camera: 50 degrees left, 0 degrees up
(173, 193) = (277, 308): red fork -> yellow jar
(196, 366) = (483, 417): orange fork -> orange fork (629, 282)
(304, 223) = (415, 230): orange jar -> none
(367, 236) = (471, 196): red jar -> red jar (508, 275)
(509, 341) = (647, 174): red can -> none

* * *

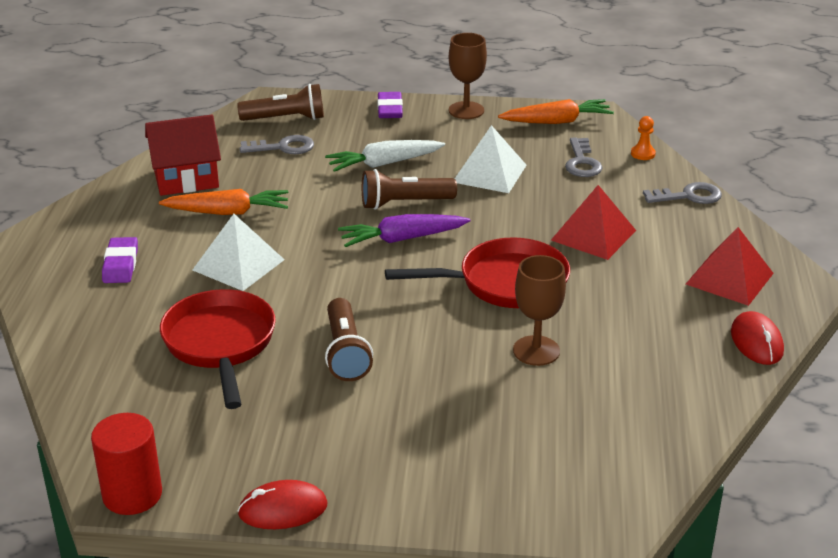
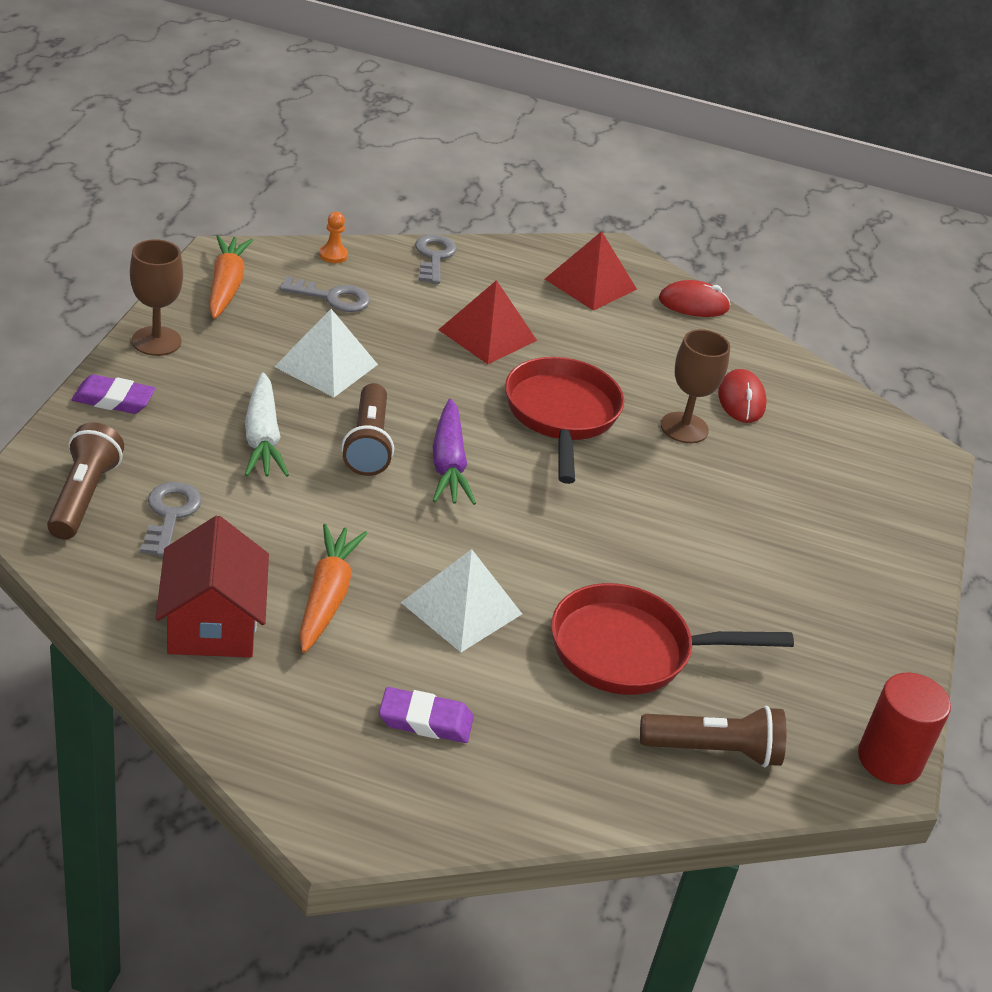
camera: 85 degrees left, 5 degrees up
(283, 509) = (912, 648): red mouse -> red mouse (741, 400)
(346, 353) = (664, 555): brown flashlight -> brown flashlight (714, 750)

--

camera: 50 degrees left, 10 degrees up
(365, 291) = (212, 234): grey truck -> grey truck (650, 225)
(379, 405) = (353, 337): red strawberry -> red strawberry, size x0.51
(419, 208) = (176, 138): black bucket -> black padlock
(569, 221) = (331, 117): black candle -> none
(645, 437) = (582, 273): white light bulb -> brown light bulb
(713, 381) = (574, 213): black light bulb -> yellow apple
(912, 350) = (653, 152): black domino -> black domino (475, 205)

> [WHAT IS REQUIRED] Show all lines in the entries above where the string "left" appears.

> [RESPONSE]
camera: 50 degrees left, 0 degrees up
camera: 85 degrees left, 5 degrees up
camera: 50 degrees left, 10 degrees up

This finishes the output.